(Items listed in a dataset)
•••
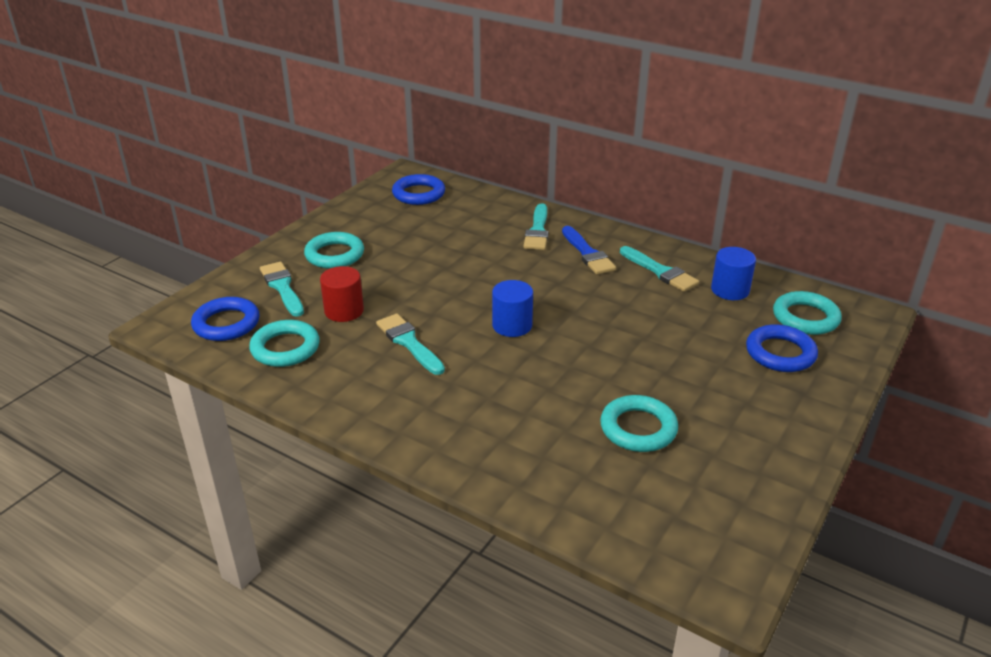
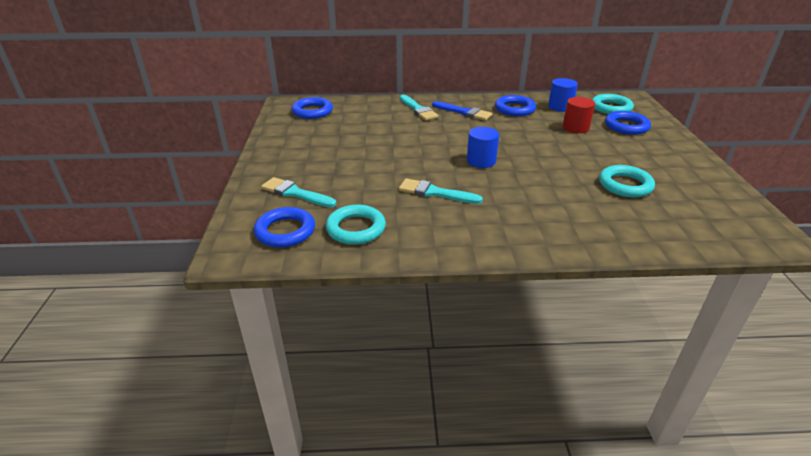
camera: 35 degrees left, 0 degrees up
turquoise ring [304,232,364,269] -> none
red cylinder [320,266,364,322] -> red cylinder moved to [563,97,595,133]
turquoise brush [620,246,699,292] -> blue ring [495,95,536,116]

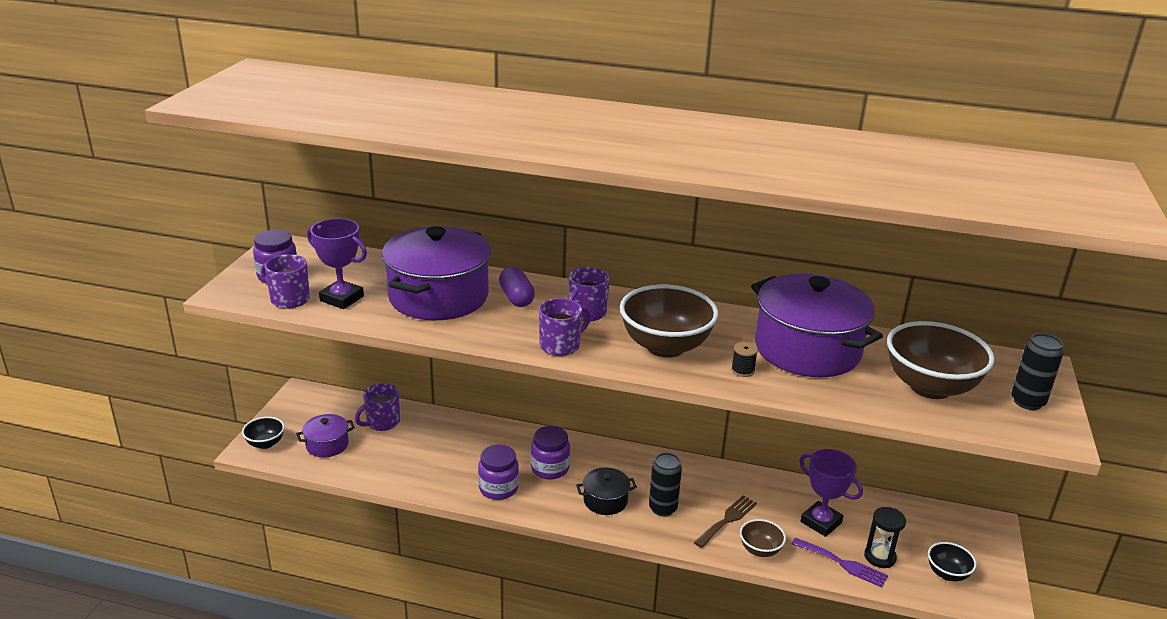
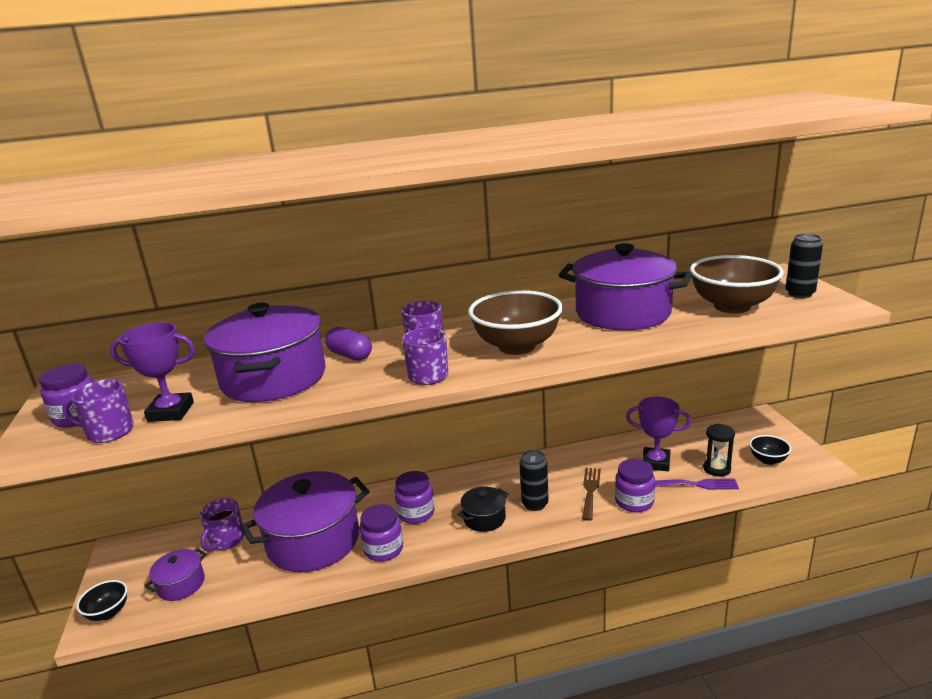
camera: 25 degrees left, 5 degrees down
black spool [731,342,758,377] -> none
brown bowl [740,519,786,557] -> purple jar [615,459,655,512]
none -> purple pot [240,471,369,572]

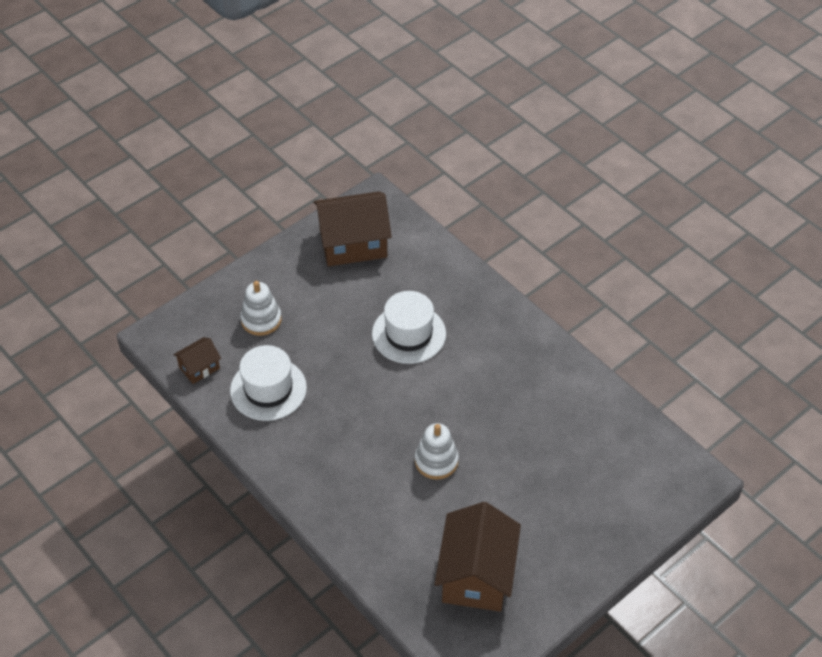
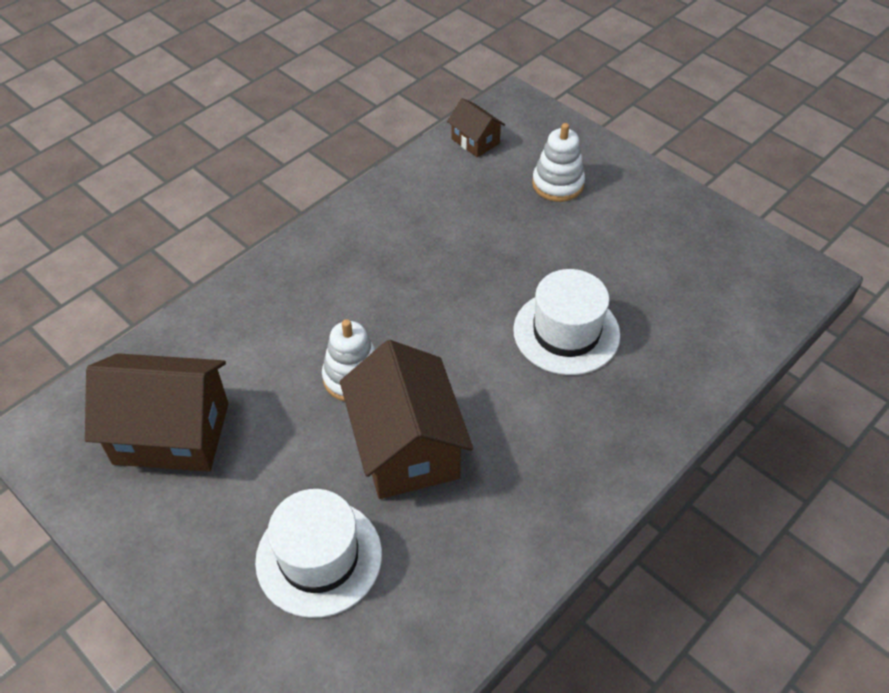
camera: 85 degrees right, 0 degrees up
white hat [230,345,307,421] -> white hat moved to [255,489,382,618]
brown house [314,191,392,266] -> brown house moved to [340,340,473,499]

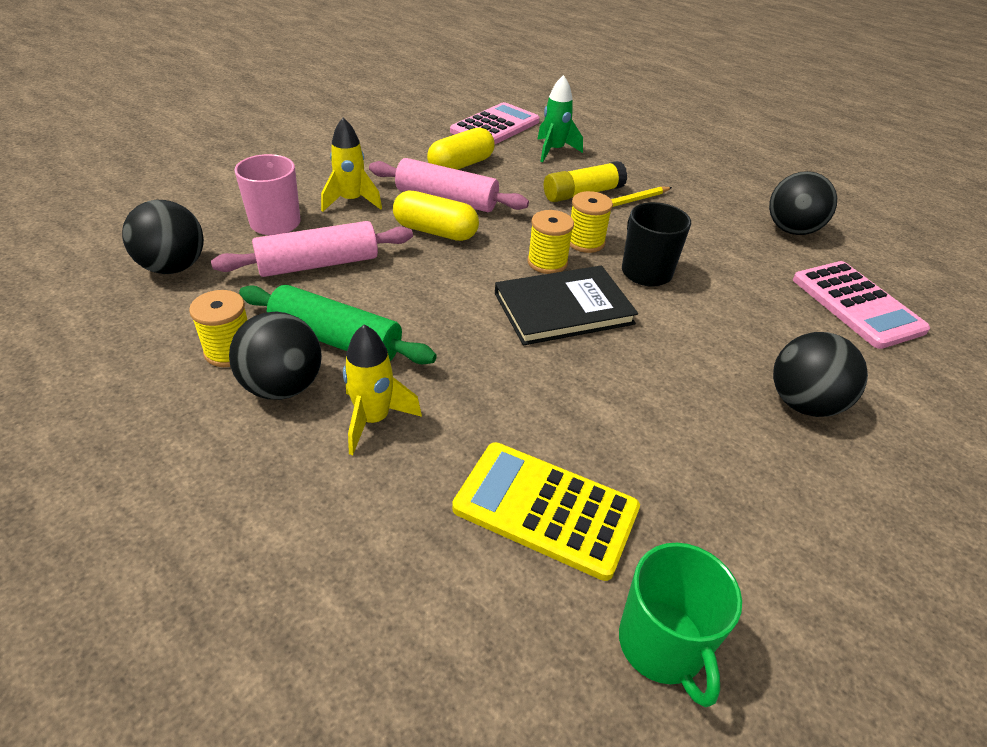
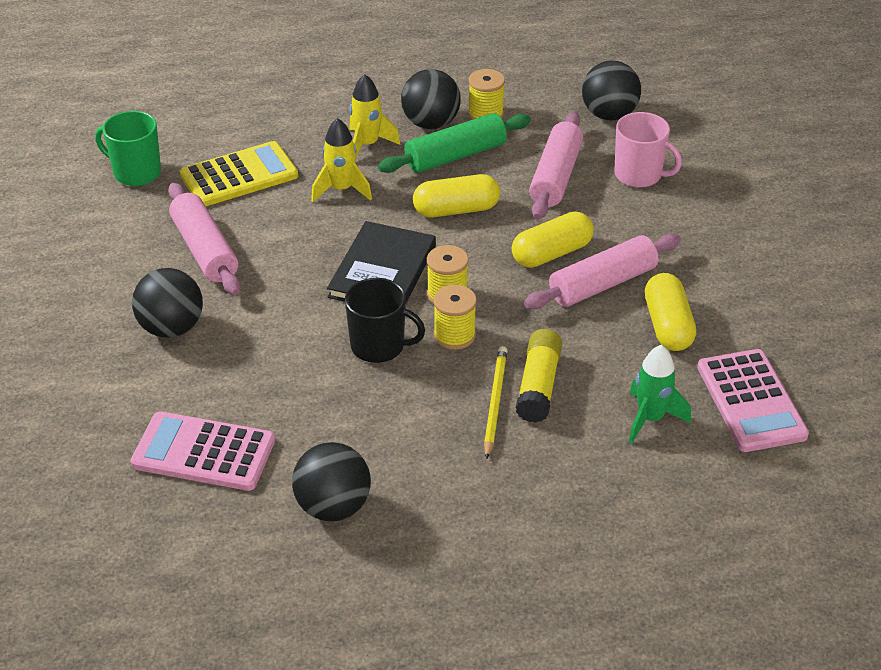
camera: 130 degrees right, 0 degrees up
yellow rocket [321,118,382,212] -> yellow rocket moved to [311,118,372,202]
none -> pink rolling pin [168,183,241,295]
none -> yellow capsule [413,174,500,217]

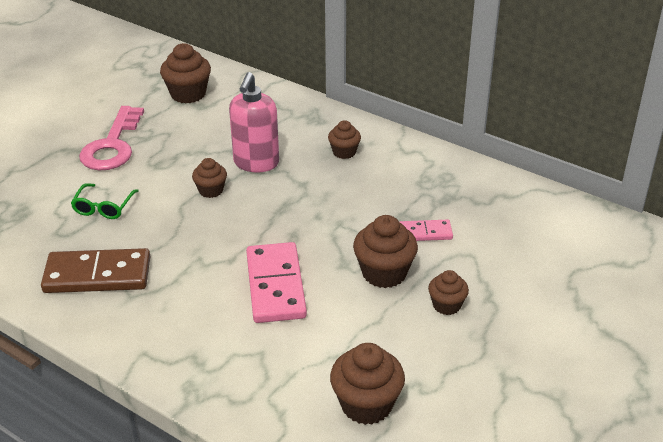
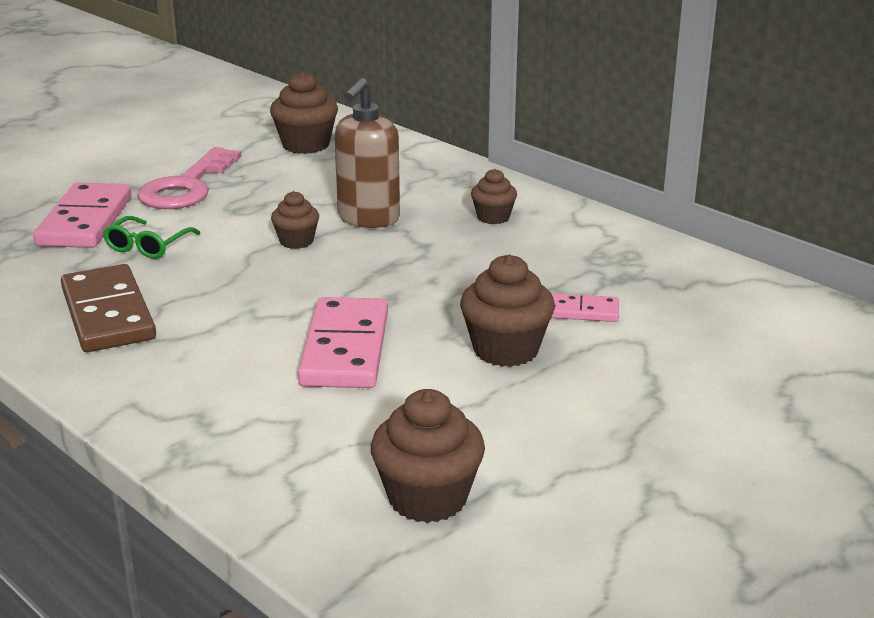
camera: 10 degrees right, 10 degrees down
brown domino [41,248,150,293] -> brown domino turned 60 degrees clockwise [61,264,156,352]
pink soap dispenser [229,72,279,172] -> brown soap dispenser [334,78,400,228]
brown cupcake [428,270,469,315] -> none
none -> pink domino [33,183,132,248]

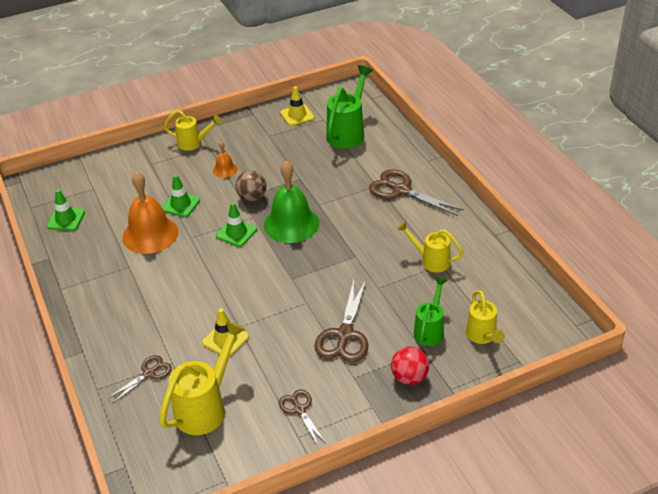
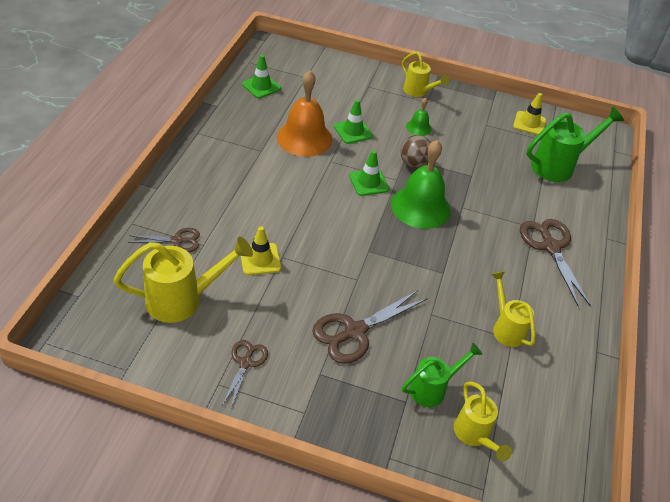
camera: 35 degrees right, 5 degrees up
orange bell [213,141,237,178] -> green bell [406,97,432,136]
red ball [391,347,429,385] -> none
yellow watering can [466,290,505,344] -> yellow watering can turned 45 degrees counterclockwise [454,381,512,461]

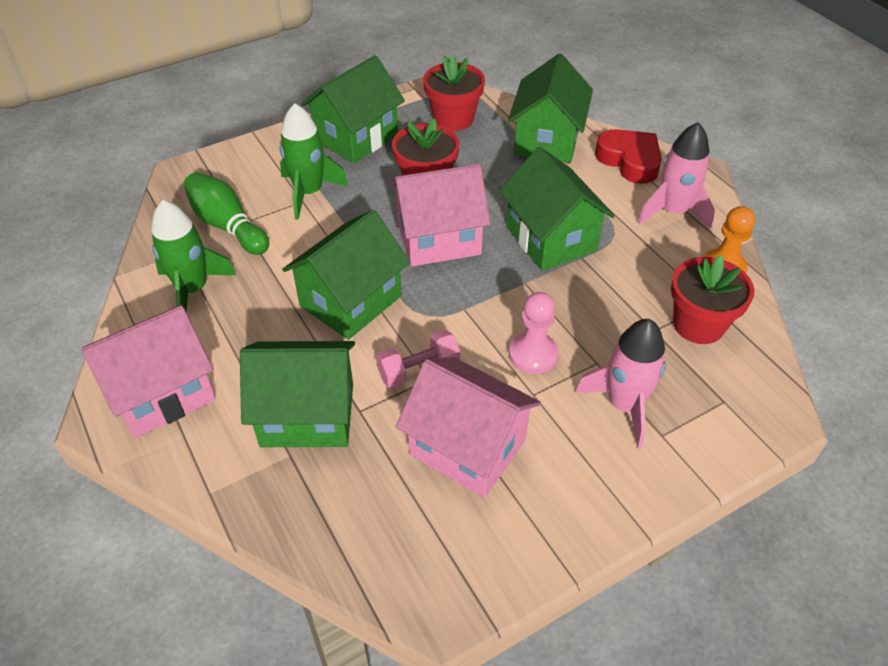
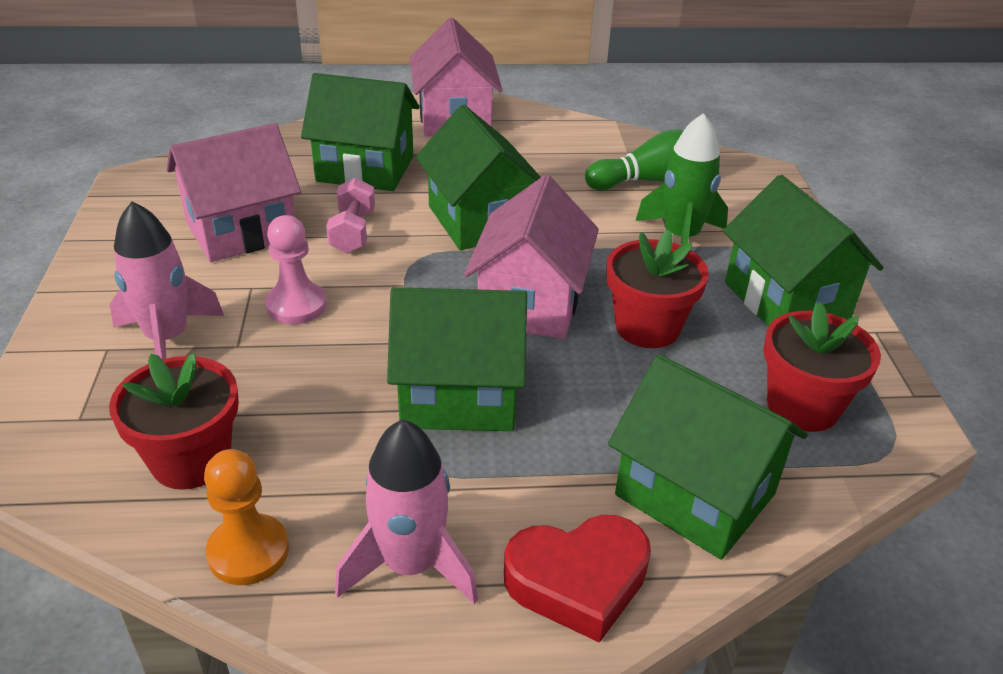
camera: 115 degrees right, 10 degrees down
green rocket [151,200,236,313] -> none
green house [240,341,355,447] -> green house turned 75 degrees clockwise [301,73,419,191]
•••
### [TASK DETAILS]
Look through the records and copy every line that has the word "left".

### [ANSWER TO THE PROBLEM]
camera: 35 degrees left, 0 degrees up
camera: 25 degrees left, 5 degrees down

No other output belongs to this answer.